RECORDS SHOWN =>

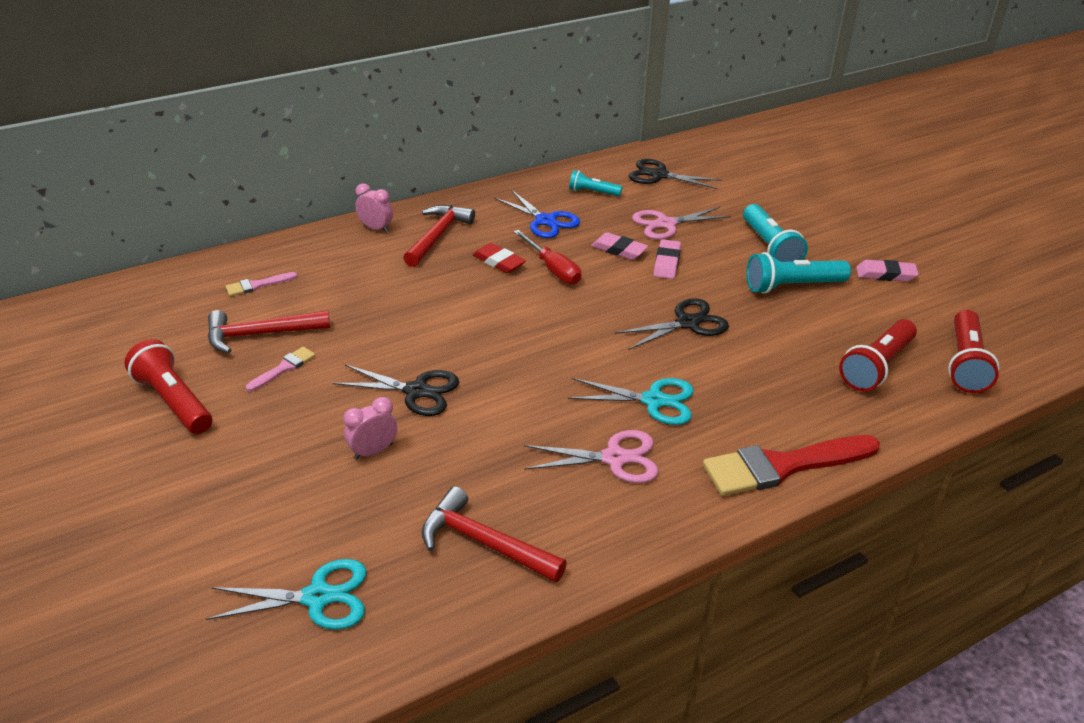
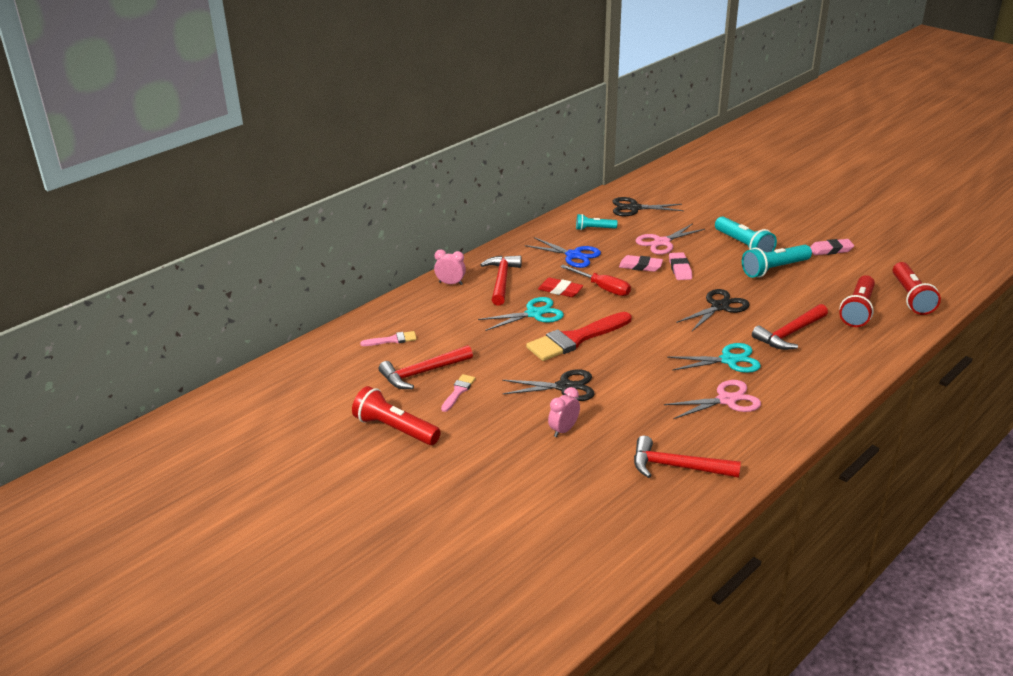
camera: 15 degrees left, 5 degrees down
(258, 285) = (392, 340): pink brush -> pink brush turned 150 degrees counterclockwise
(317, 597) = (592, 521): turquoise scissors -> turquoise scissors (534, 314)
(760, 380) = (790, 334): none -> red hammer
(783, 466) = (834, 382): red brush -> red brush (576, 339)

GOAL OF THE EXERCISE => Scan the entries above for the string "brush", and copy every line where it turns up.

RESPONSE TO THE EXERCISE =>
(258, 285) = (392, 340): pink brush -> pink brush turned 150 degrees counterclockwise
(783, 466) = (834, 382): red brush -> red brush (576, 339)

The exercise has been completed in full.